[Spatial reasoning data]
=-=-=
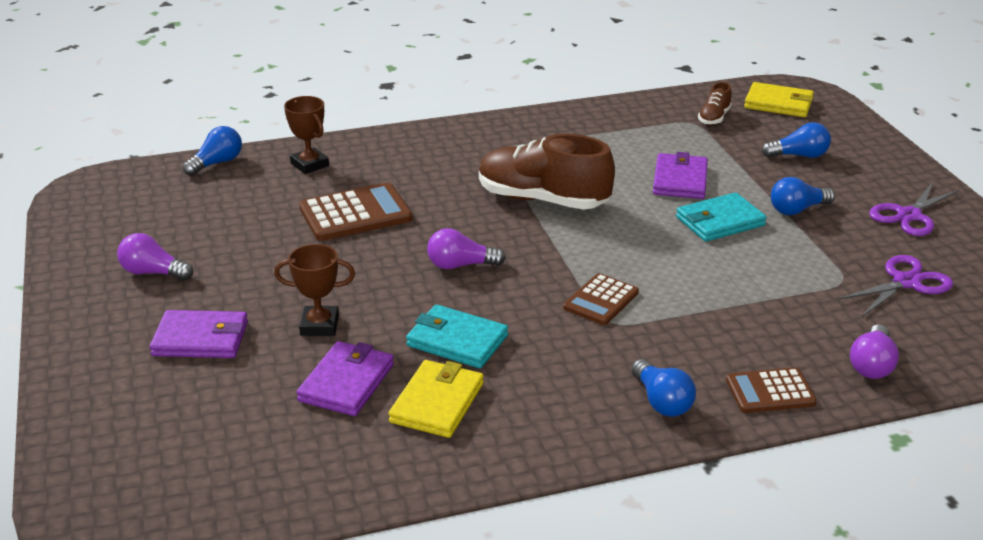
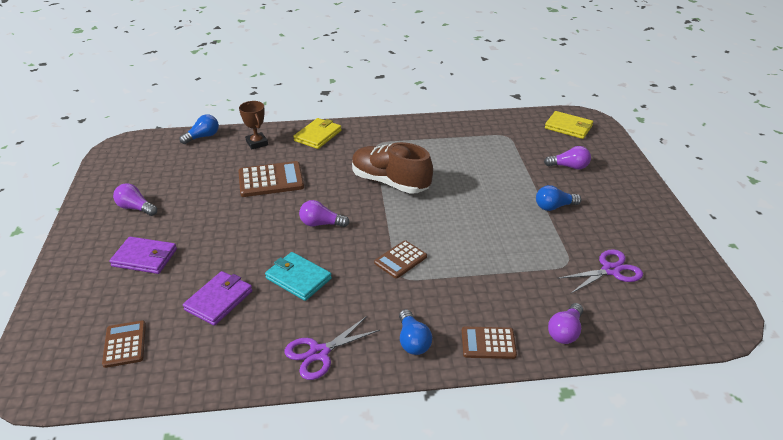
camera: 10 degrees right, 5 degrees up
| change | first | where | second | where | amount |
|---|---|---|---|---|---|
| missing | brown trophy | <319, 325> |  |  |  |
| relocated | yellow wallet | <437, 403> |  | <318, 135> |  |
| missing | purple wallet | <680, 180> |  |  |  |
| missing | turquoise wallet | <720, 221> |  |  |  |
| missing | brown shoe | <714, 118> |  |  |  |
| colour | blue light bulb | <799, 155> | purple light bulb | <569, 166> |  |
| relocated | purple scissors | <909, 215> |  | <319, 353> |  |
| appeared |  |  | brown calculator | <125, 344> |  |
=-=-=
- [Exercise brief] Each entry above is to be given again exactly, and any image in it is to be dropped.

- [Problem solution]
camera: 10 degrees right, 5 degrees up
| change | first | where | second | where | amount |
|---|---|---|---|---|---|
| missing | brown trophy | <319, 325> |  |  |  |
| relocated | yellow wallet | <437, 403> |  | <318, 135> |  |
| missing | purple wallet | <680, 180> |  |  |  |
| missing | turquoise wallet | <720, 221> |  |  |  |
| missing | brown shoe | <714, 118> |  |  |  |
| colour | blue light bulb | <799, 155> | purple light bulb | <569, 166> |  |
| relocated | purple scissors | <909, 215> |  | <319, 353> |  |
| appeared |  |  | brown calculator | <125, 344> |  |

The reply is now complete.